### What you have to do
Give the records below again, word for word. No pictures belong in the copy.

____

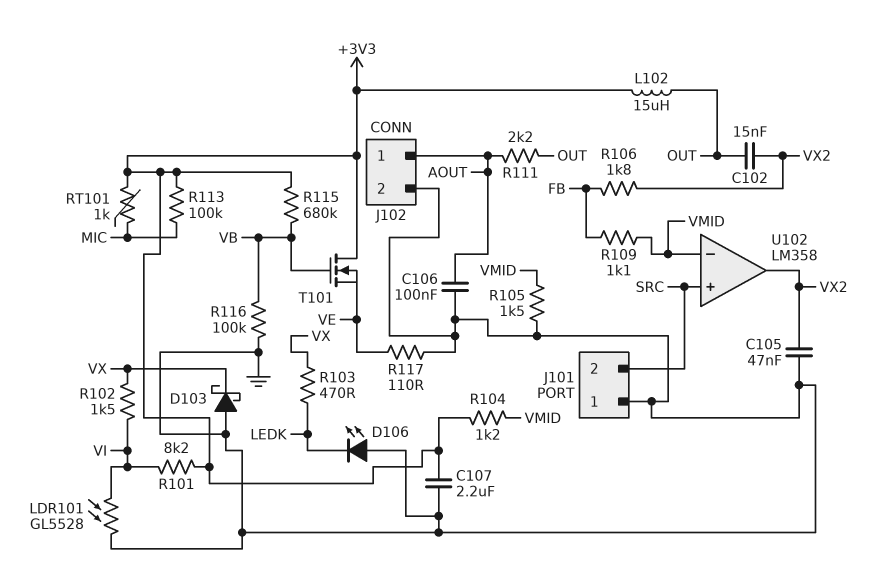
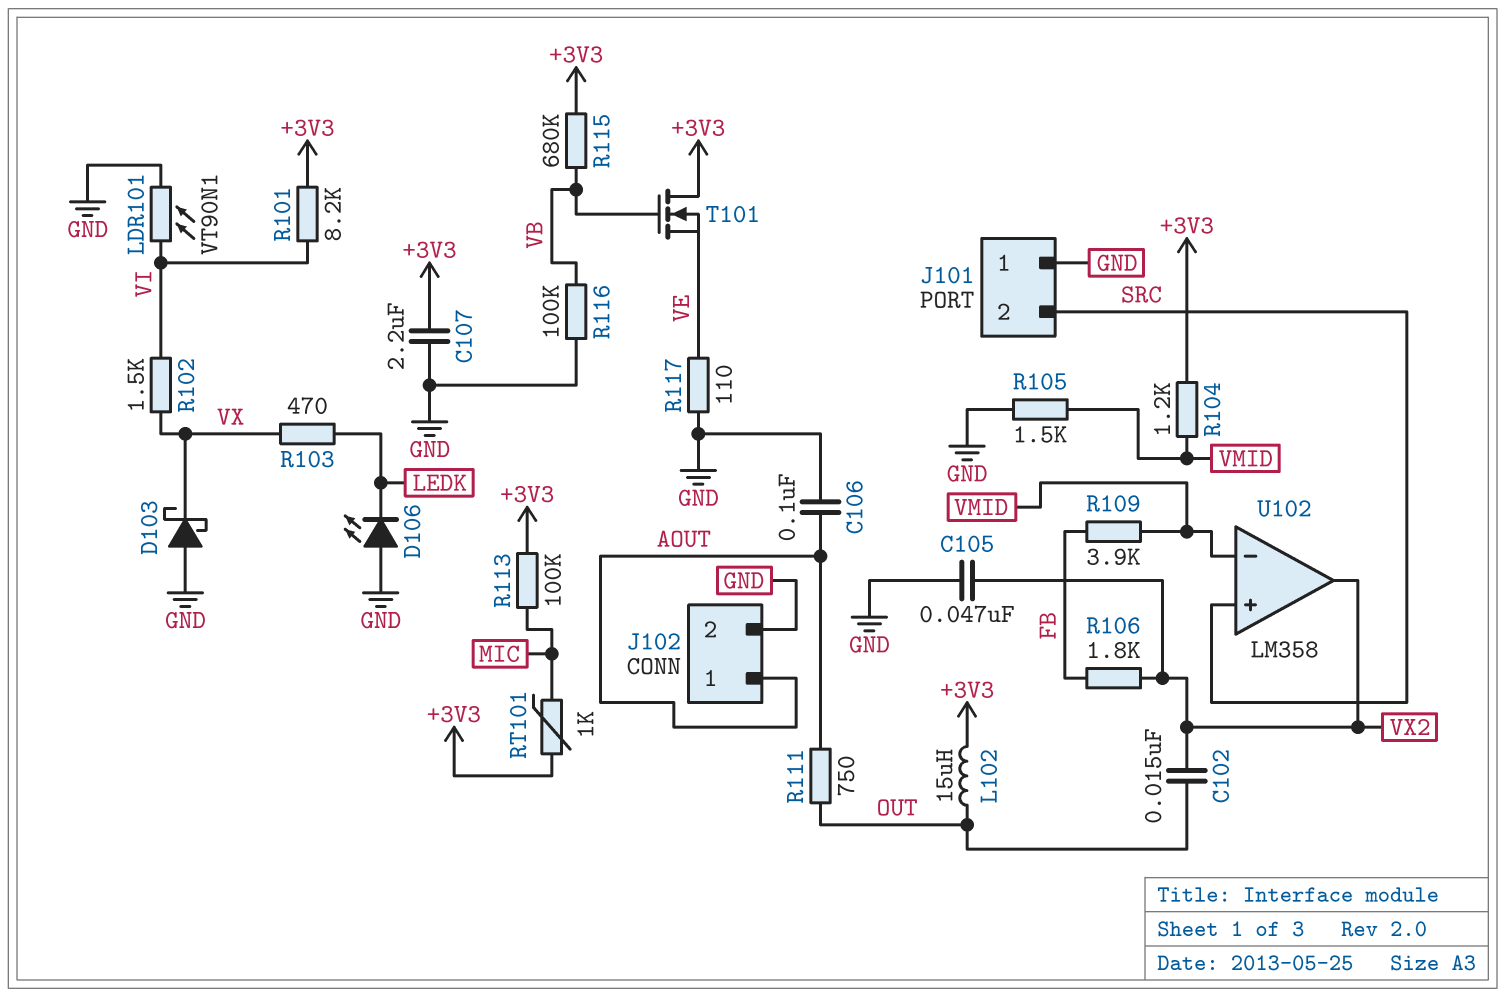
LDR101: GL5528 (GND, VI) -> VT90N1 (GND, VI)
R109: 1.1k (FB, VMID) -> 3.9k (FB, VMID)
R111: 2.2k (AOUT, OUT) -> 750 (AOUT, OUT)

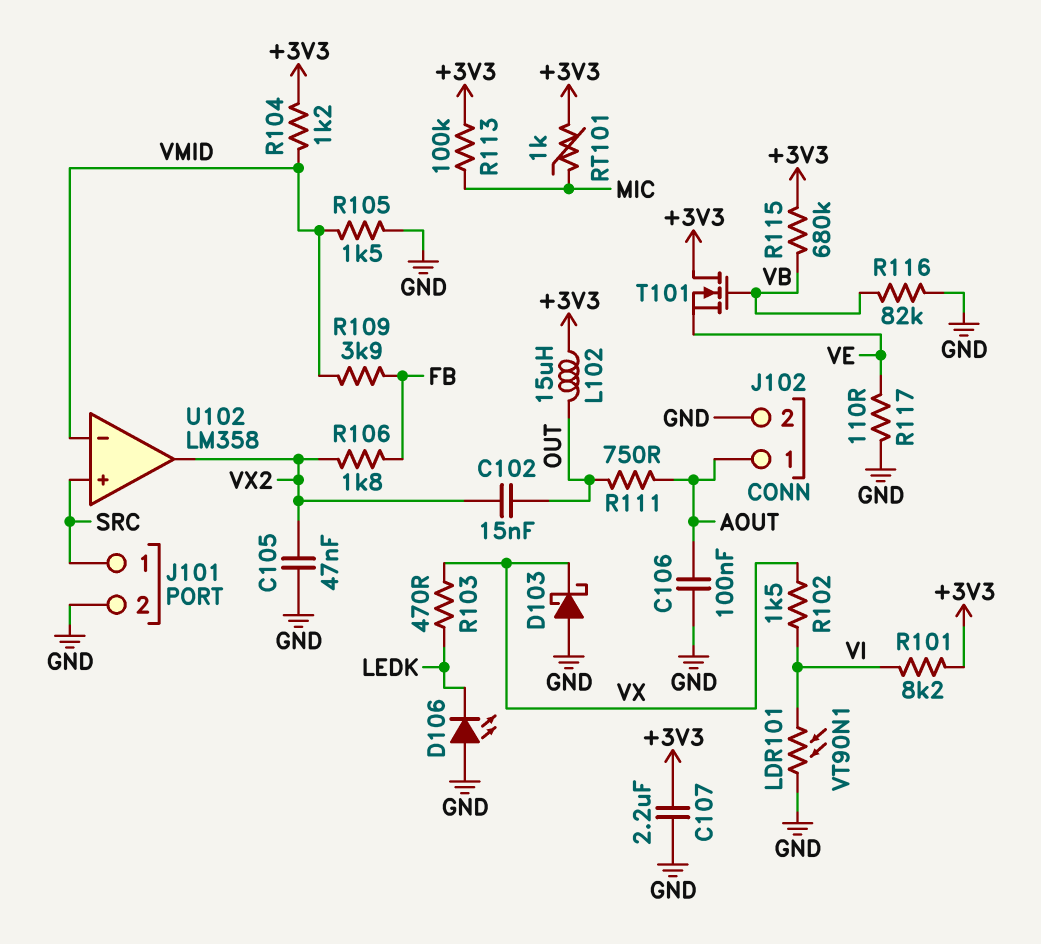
J101 pin 1: GND -> SRC
J101 pin 2: SRC -> GND
R116: 100k (GND, VB) -> 82k (GND, VB)

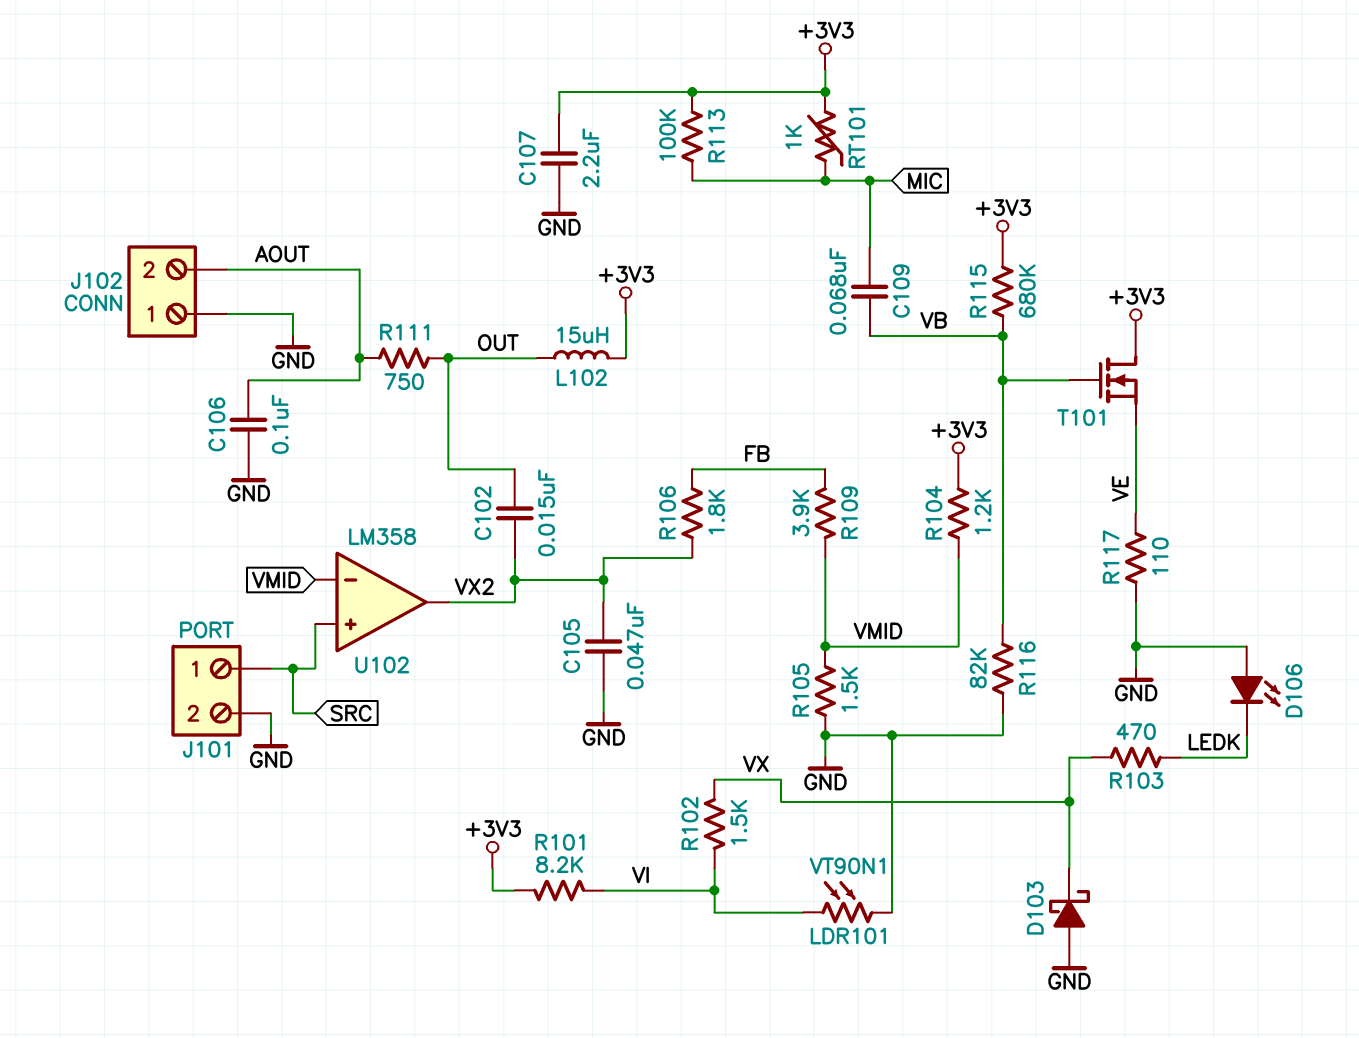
C109: none -> 68nF (MIC, VB)
J102 pin 1: AOUT -> GND
J102 pin 2: GND -> AOUT

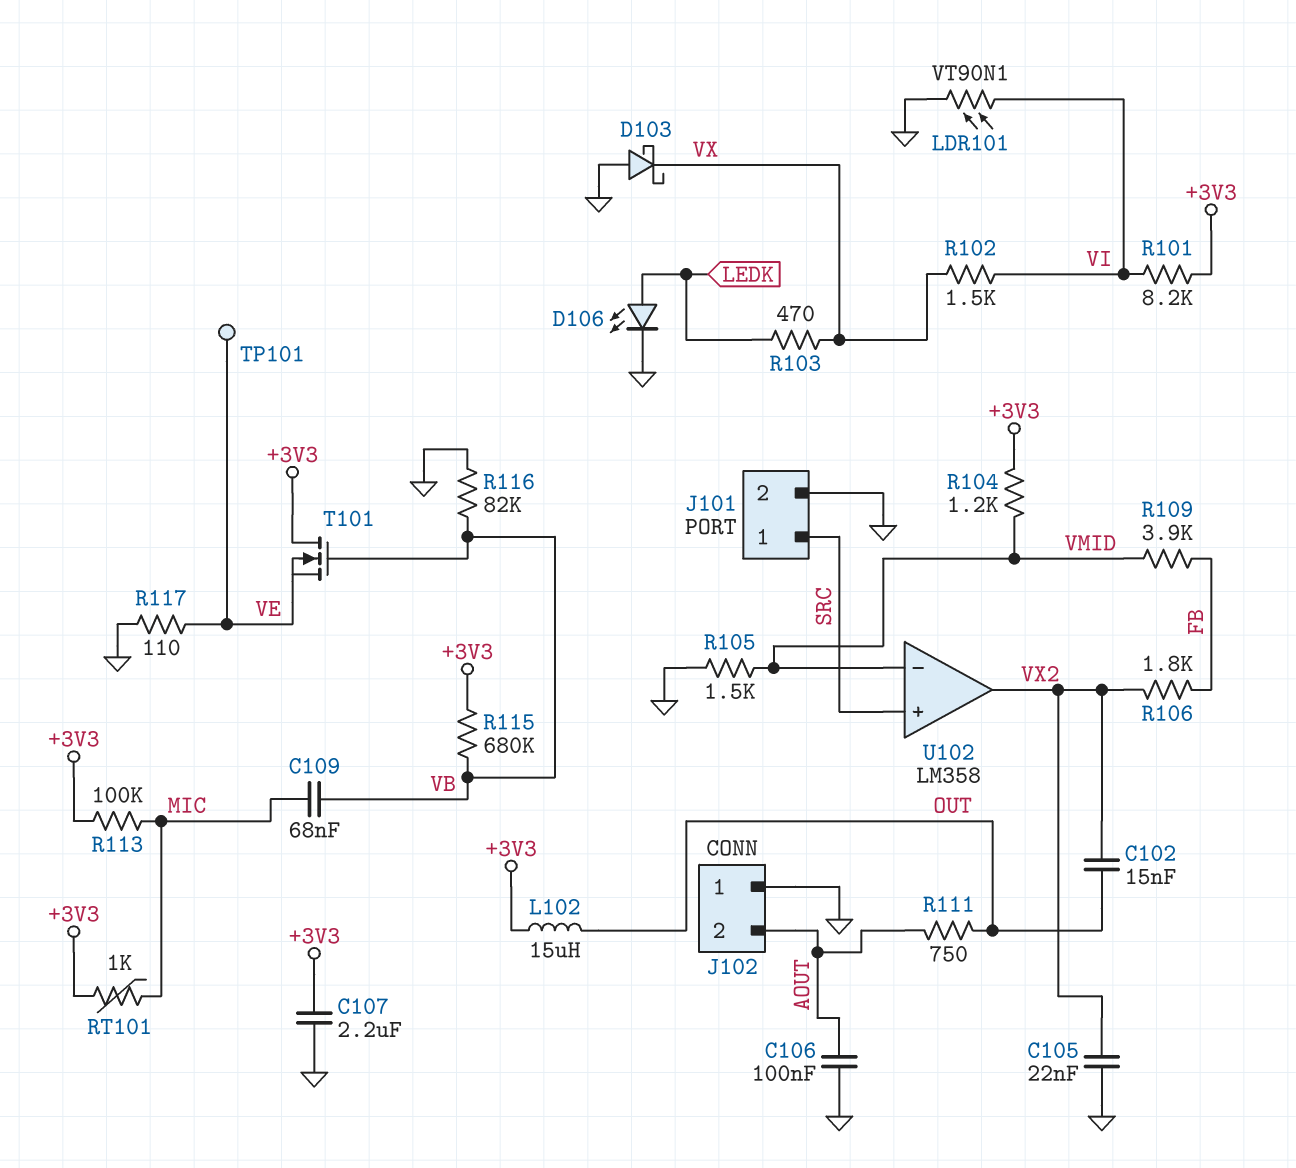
C105: 47nF (GND, VX2) -> 22nF (GND, VX2)
D106: LED (A GND, K LEDK) -> LED (A LEDK, K GND)
TP101: none -> test point (VE)

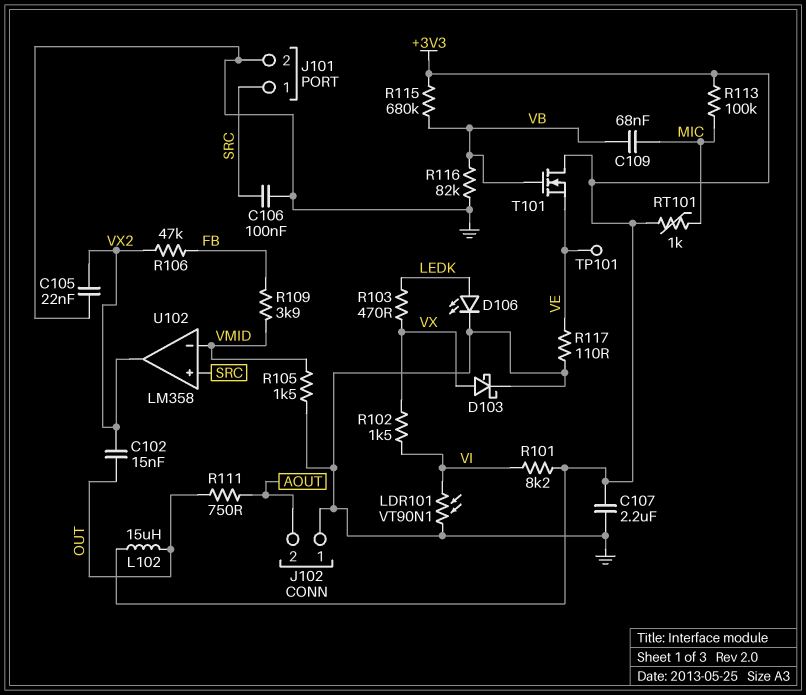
C106: 100nF (AOUT, GND) -> 100nF (GND, SRC)
D103: schottky (A GND, K VX) -> schottky (A VX, K GND)
R104: 1.2k (+3V3, VMID) -> none
R106: 1.8k (FB, VX2) -> 47k (FB, VX2)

____

### Task output
LDR101: GL5528 (GND, VI) -> VT90N1 (GND, VI)
R109: 1.1k (FB, VMID) -> 3.9k (FB, VMID)
R111: 2.2k (AOUT, OUT) -> 750 (AOUT, OUT)

J101 pin 1: GND -> SRC
J101 pin 2: SRC -> GND
R116: 100k (GND, VB) -> 82k (GND, VB)

C109: none -> 68nF (MIC, VB)
J102 pin 1: AOUT -> GND
J102 pin 2: GND -> AOUT

C105: 47nF (GND, VX2) -> 22nF (GND, VX2)
D106: LED (A GND, K LEDK) -> LED (A LEDK, K GND)
TP101: none -> test point (VE)

C106: 100nF (AOUT, GND) -> 100nF (GND, SRC)
D103: schottky (A GND, K VX) -> schottky (A VX, K GND)
R104: 1.2k (+3V3, VMID) -> none
R106: 1.8k (FB, VX2) -> 47k (FB, VX2)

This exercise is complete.